_Problem to solve_
Please rewrite the records below, putting "tan cotton shirt" wherever "beige cotton shirt" appears and leaving everything else unchanged.

_Records shown_
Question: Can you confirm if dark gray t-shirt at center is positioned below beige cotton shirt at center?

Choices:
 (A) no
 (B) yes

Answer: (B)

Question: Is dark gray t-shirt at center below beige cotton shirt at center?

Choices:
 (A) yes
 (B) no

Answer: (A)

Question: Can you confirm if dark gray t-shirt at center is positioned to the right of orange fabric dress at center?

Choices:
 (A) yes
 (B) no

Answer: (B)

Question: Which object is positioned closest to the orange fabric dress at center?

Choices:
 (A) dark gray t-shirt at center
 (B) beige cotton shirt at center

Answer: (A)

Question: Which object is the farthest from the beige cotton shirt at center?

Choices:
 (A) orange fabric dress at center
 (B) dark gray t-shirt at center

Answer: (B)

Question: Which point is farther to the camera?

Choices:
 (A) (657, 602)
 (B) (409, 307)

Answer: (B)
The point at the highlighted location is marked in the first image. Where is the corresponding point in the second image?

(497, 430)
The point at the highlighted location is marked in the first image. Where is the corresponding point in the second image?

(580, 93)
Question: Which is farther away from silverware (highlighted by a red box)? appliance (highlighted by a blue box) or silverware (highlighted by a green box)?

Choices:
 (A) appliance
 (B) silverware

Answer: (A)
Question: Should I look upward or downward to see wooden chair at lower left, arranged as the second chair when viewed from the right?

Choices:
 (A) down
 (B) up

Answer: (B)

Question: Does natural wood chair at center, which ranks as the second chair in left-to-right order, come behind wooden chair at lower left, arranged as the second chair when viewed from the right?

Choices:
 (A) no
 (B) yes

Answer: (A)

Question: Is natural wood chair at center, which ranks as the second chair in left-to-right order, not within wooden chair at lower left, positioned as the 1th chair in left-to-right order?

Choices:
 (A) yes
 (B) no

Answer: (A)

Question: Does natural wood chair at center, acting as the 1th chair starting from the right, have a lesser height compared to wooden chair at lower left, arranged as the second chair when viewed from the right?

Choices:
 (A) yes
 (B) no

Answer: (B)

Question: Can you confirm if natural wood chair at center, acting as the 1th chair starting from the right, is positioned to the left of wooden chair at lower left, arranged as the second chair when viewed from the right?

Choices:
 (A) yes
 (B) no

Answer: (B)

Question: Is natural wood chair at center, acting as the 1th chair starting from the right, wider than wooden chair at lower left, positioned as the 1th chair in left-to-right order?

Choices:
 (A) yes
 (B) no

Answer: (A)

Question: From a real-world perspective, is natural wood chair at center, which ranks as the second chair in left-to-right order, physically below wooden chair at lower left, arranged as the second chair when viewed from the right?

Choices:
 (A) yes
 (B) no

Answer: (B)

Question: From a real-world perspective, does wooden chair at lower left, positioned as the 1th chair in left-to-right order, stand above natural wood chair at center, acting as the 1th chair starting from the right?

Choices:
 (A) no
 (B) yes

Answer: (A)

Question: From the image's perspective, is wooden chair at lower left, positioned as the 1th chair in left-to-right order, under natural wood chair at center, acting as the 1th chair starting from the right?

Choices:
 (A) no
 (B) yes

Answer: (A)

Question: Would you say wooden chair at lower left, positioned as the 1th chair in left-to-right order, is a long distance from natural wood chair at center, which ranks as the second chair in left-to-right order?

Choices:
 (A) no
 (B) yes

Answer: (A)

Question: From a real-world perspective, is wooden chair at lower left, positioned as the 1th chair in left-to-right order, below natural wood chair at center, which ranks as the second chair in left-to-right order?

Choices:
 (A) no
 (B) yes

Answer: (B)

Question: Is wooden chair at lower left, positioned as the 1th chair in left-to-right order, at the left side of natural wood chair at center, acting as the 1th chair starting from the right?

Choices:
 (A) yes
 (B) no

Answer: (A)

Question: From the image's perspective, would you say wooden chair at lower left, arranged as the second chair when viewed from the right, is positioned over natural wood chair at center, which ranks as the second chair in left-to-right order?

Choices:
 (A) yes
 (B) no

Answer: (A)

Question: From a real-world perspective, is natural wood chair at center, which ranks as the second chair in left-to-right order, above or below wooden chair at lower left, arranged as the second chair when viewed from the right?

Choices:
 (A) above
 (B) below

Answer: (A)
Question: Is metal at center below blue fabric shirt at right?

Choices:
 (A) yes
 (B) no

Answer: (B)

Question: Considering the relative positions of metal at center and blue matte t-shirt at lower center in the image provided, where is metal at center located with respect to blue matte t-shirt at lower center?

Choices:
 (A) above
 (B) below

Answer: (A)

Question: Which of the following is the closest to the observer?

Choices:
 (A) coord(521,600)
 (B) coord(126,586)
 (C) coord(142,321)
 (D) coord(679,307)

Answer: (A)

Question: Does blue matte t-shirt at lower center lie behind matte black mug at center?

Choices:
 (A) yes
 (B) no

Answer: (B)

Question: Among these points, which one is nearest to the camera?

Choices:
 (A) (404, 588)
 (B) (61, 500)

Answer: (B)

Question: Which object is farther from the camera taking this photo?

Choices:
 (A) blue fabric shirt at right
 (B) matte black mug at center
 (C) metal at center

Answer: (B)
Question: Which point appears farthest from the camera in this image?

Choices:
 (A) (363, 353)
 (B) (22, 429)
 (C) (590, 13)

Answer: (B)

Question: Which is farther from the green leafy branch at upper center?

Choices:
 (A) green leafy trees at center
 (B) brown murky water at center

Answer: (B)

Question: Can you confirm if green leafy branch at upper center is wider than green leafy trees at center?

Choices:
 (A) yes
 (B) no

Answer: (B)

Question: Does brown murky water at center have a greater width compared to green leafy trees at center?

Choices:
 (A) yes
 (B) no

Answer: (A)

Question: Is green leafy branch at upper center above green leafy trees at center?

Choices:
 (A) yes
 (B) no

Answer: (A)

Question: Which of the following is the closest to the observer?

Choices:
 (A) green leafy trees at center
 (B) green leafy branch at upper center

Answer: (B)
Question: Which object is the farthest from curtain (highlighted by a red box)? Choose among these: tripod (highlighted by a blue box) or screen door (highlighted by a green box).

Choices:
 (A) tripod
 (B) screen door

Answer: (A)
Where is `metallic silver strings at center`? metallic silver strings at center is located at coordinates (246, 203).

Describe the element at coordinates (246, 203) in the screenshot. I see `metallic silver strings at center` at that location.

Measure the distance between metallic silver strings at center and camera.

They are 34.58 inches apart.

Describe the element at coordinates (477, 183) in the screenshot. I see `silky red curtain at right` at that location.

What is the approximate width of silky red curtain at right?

_Correct answer_
Question: Can you confirm if dark gray t-shirt at center is positioned below tan cotton shirt at center?

Choices:
 (A) no
 (B) yes

Answer: (B)

Question: Is dark gray t-shirt at center below tan cotton shirt at center?

Choices:
 (A) yes
 (B) no

Answer: (A)

Question: Can you confirm if dark gray t-shirt at center is positioned to the right of orange fabric dress at center?

Choices:
 (A) yes
 (B) no

Answer: (B)

Question: Which object is positioned closest to the orange fabric dress at center?

Choices:
 (A) dark gray t-shirt at center
 (B) tan cotton shirt at center

Answer: (A)

Question: Which object is the farthest from the tan cotton shirt at center?

Choices:
 (A) orange fabric dress at center
 (B) dark gray t-shirt at center

Answer: (B)

Question: Which point is farther to the camera?

Choices:
 (A) (657, 602)
 (B) (409, 307)

Answer: (B)
The point at the highlighted location is marked in the first image. Where is the corresponding point in the second image?

(497, 430)
The point at the highlighted location is marked in the first image. Where is the corresponding point in the second image?

(580, 93)
Question: Which is farther away from silverware (highlighted by a red box)? appliance (highlighted by a blue box) or silverware (highlighted by a green box)?

Choices:
 (A) appliance
 (B) silverware

Answer: (A)
Question: Should I look upward or downward to see wooden chair at lower left, arranged as the second chair when viewed from the right?

Choices:
 (A) down
 (B) up

Answer: (B)

Question: Does natural wood chair at center, which ranks as the second chair in left-to-right order, come behind wooden chair at lower left, arranged as the second chair when viewed from the right?

Choices:
 (A) no
 (B) yes

Answer: (A)

Question: Is natural wood chair at center, which ranks as the second chair in left-to-right order, not within wooden chair at lower left, positioned as the 1th chair in left-to-right order?

Choices:
 (A) yes
 (B) no

Answer: (A)

Question: Does natural wood chair at center, acting as the 1th chair starting from the right, have a lesser height compared to wooden chair at lower left, arranged as the second chair when viewed from the right?

Choices:
 (A) yes
 (B) no

Answer: (B)

Question: Can you confirm if natural wood chair at center, acting as the 1th chair starting from the right, is positioned to the left of wooden chair at lower left, arranged as the second chair when viewed from the right?

Choices:
 (A) yes
 (B) no

Answer: (B)

Question: Is natural wood chair at center, acting as the 1th chair starting from the right, wider than wooden chair at lower left, positioned as the 1th chair in left-to-right order?

Choices:
 (A) yes
 (B) no

Answer: (A)

Question: From a real-world perspective, is natural wood chair at center, which ranks as the second chair in left-to-right order, physically below wooden chair at lower left, arranged as the second chair when viewed from the right?

Choices:
 (A) yes
 (B) no

Answer: (B)

Question: From a real-world perspective, does wooden chair at lower left, positioned as the 1th chair in left-to-right order, stand above natural wood chair at center, acting as the 1th chair starting from the right?

Choices:
 (A) no
 (B) yes

Answer: (A)

Question: From the image's perspective, is wooden chair at lower left, positioned as the 1th chair in left-to-right order, under natural wood chair at center, acting as the 1th chair starting from the right?

Choices:
 (A) no
 (B) yes

Answer: (A)

Question: Would you say wooden chair at lower left, positioned as the 1th chair in left-to-right order, is a long distance from natural wood chair at center, which ranks as the second chair in left-to-right order?

Choices:
 (A) no
 (B) yes

Answer: (A)

Question: From a real-world perspective, is wooden chair at lower left, positioned as the 1th chair in left-to-right order, below natural wood chair at center, which ranks as the second chair in left-to-right order?

Choices:
 (A) no
 (B) yes

Answer: (B)

Question: Is wooden chair at lower left, positioned as the 1th chair in left-to-right order, at the left side of natural wood chair at center, acting as the 1th chair starting from the right?

Choices:
 (A) yes
 (B) no

Answer: (A)

Question: From the image's perspective, would you say wooden chair at lower left, arranged as the second chair when viewed from the right, is positioned over natural wood chair at center, which ranks as the second chair in left-to-right order?

Choices:
 (A) yes
 (B) no

Answer: (A)

Question: From a real-world perspective, is natural wood chair at center, which ranks as the second chair in left-to-right order, above or below wooden chair at lower left, arranged as the second chair when viewed from the right?

Choices:
 (A) above
 (B) below

Answer: (A)
Question: Is metal at center below blue fabric shirt at right?

Choices:
 (A) yes
 (B) no

Answer: (B)

Question: Considering the relative positions of metal at center and blue matte t-shirt at lower center in the image provided, where is metal at center located with respect to blue matte t-shirt at lower center?

Choices:
 (A) above
 (B) below

Answer: (A)

Question: Which of the following is the closest to the observer?

Choices:
 (A) coord(521,600)
 (B) coord(126,586)
 (C) coord(142,321)
 (D) coord(679,307)

Answer: (A)

Question: Does blue matte t-shirt at lower center lie behind matte black mug at center?

Choices:
 (A) yes
 (B) no

Answer: (B)

Question: Among these points, which one is nearest to the camera?

Choices:
 (A) (404, 588)
 (B) (61, 500)

Answer: (B)

Question: Which object is farther from the camera taking this photo?

Choices:
 (A) blue fabric shirt at right
 (B) matte black mug at center
 (C) metal at center

Answer: (B)
Question: Which point appears farthest from the camera in this image?

Choices:
 (A) (363, 353)
 (B) (22, 429)
 (C) (590, 13)

Answer: (B)

Question: Which is farther from the green leafy branch at upper center?

Choices:
 (A) green leafy trees at center
 (B) brown murky water at center

Answer: (B)

Question: Can you confirm if green leafy branch at upper center is wider than green leafy trees at center?

Choices:
 (A) yes
 (B) no

Answer: (B)

Question: Does brown murky water at center have a greater width compared to green leafy trees at center?

Choices:
 (A) yes
 (B) no

Answer: (A)

Question: Is green leafy branch at upper center above green leafy trees at center?

Choices:
 (A) yes
 (B) no

Answer: (A)

Question: Which of the following is the closest to the observer?

Choices:
 (A) green leafy trees at center
 (B) green leafy branch at upper center

Answer: (B)
Question: Which object is the farthest from curtain (highlighted by a red box)? Choose among these: tripod (highlighted by a blue box) or screen door (highlighted by a green box).

Choices:
 (A) tripod
 (B) screen door

Answer: (A)
Where is `metallic silver strings at center`? metallic silver strings at center is located at coordinates (246, 203).

Describe the element at coordinates (246, 203) in the screenshot. I see `metallic silver strings at center` at that location.

Measure the distance between metallic silver strings at center and camera.

They are 34.58 inches apart.

Describe the element at coordinates (477, 183) in the screenshot. I see `silky red curtain at right` at that location.

What is the approximate width of silky red curtain at right?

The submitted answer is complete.